#### INPUT FOR THIS TASK:

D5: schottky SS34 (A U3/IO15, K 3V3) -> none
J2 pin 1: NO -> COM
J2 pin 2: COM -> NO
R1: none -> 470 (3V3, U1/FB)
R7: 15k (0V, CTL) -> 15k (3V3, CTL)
---
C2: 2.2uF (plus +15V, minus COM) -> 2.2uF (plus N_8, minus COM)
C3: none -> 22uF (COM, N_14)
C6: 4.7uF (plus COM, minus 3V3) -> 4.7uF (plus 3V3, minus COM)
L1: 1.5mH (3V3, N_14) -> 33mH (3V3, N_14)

#### WHAT IS NEEDED:
Beginning with the line that has "C3: none -> 22uF (COM, N_14)" and ending with the line that has "L1: 1.5mH (3V3, N_14) -> 33mH (3V3, N_14)", set down the lines above exactly and include no others.

#### SOLVED PROBLEM:
C3: none -> 22uF (COM, N_14)
C6: 4.7uF (plus COM, minus 3V3) -> 4.7uF (plus 3V3, minus COM)
L1: 1.5mH (3V3, N_14) -> 33mH (3V3, N_14)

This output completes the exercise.